> Description of the task:
Identify every line in the records below that contains the word "none", and copy each of those lines.

> Data listing:
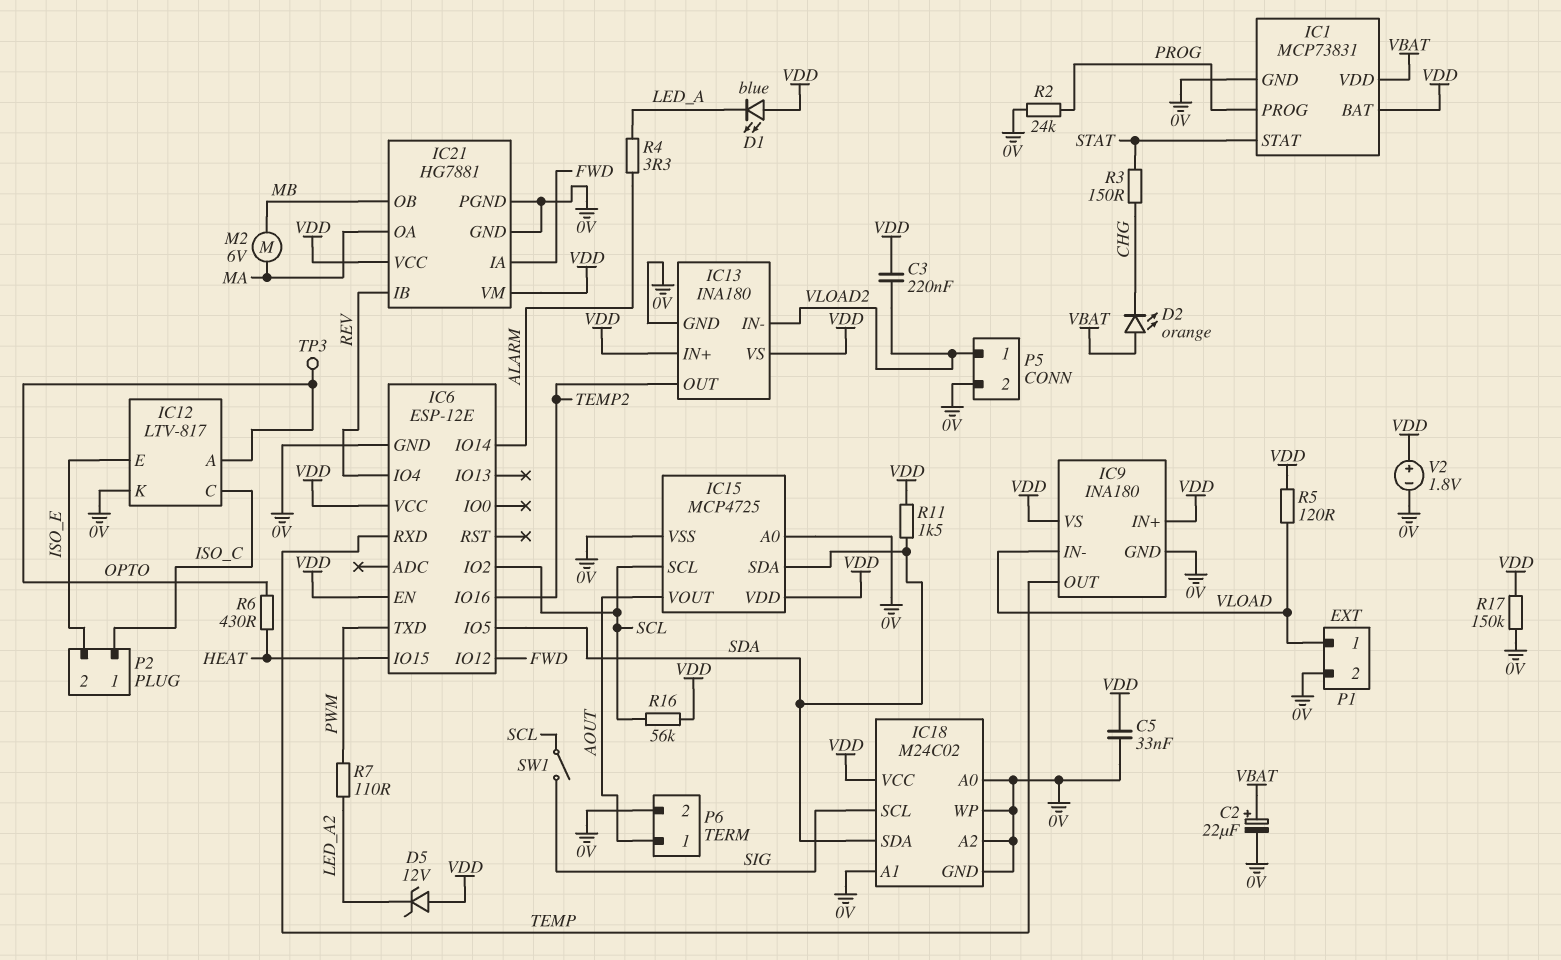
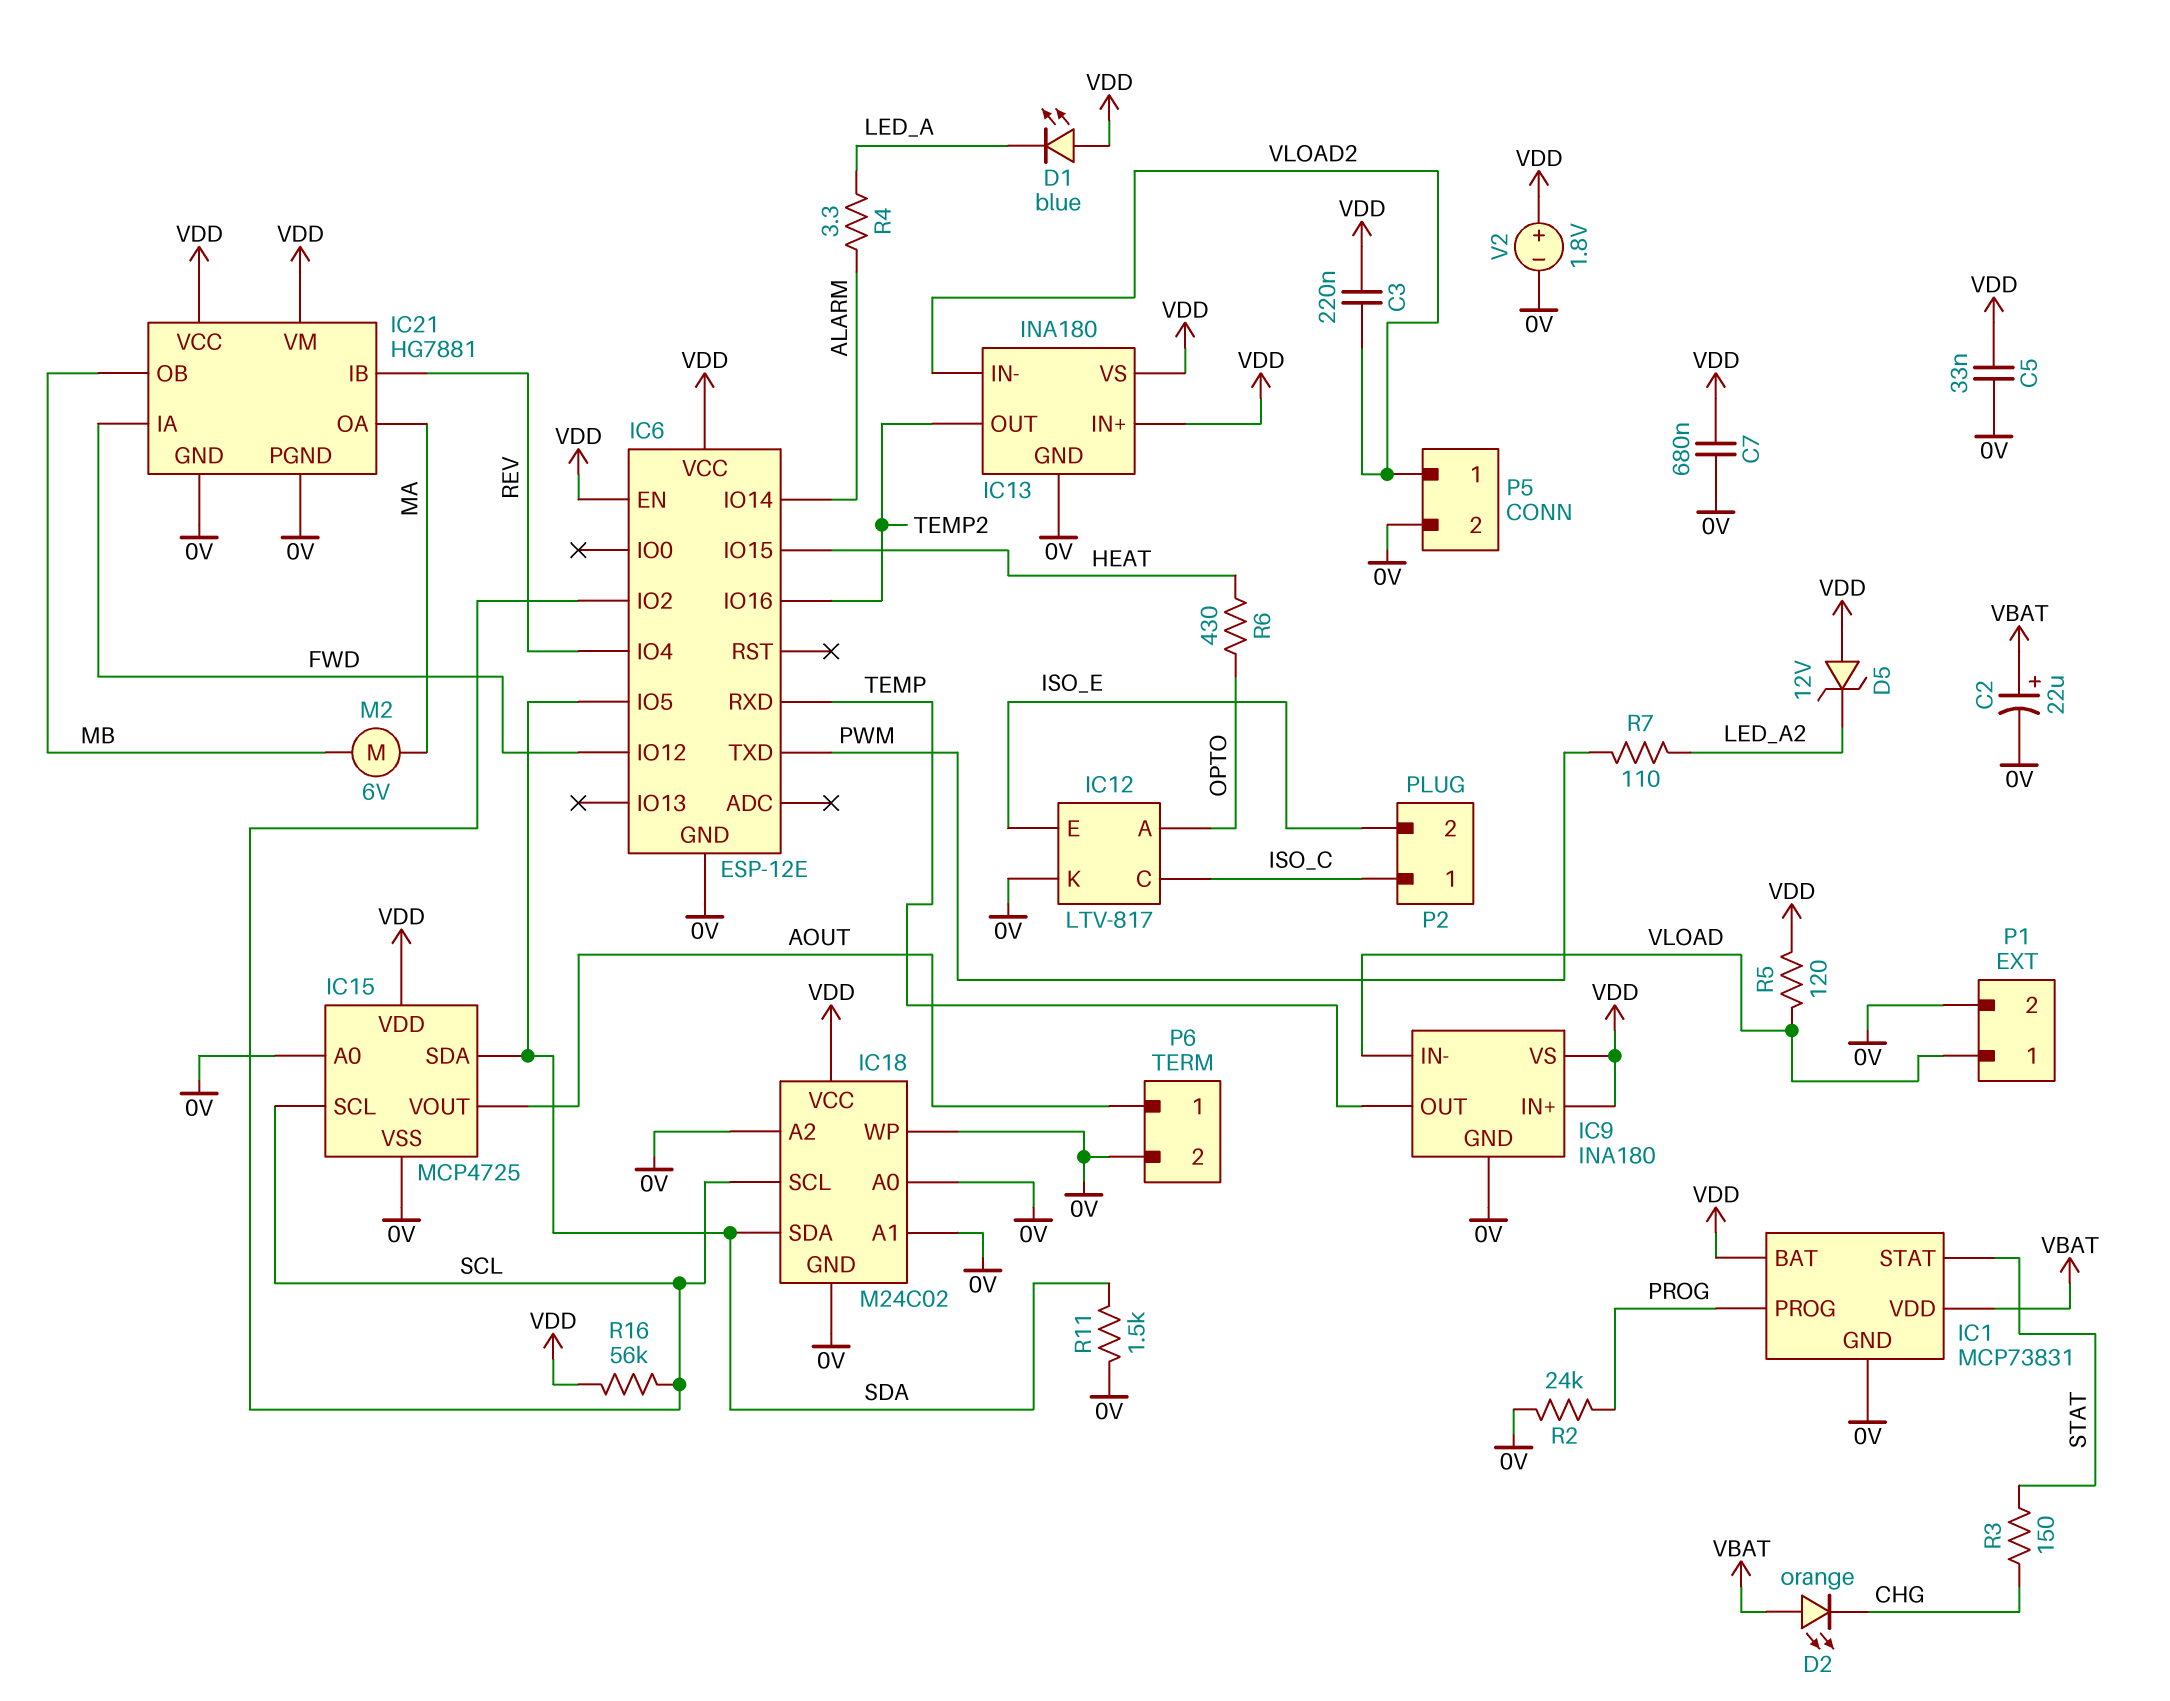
C7: none -> 680nF (0V, VDD)
IC18 pin SCL: SIG -> SCL
R11: 1.5k (SDA, VDD) -> 1.5k (0V, SDA)
R17: 150k (0V, VDD) -> none
SW1: switch (SCL, SIG) -> none
TP3: test point (OPTO) -> none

> Written answer:
C7: none -> 680nF (0V, VDD)
R17: 150k (0V, VDD) -> none
SW1: switch (SCL, SIG) -> none
TP3: test point (OPTO) -> none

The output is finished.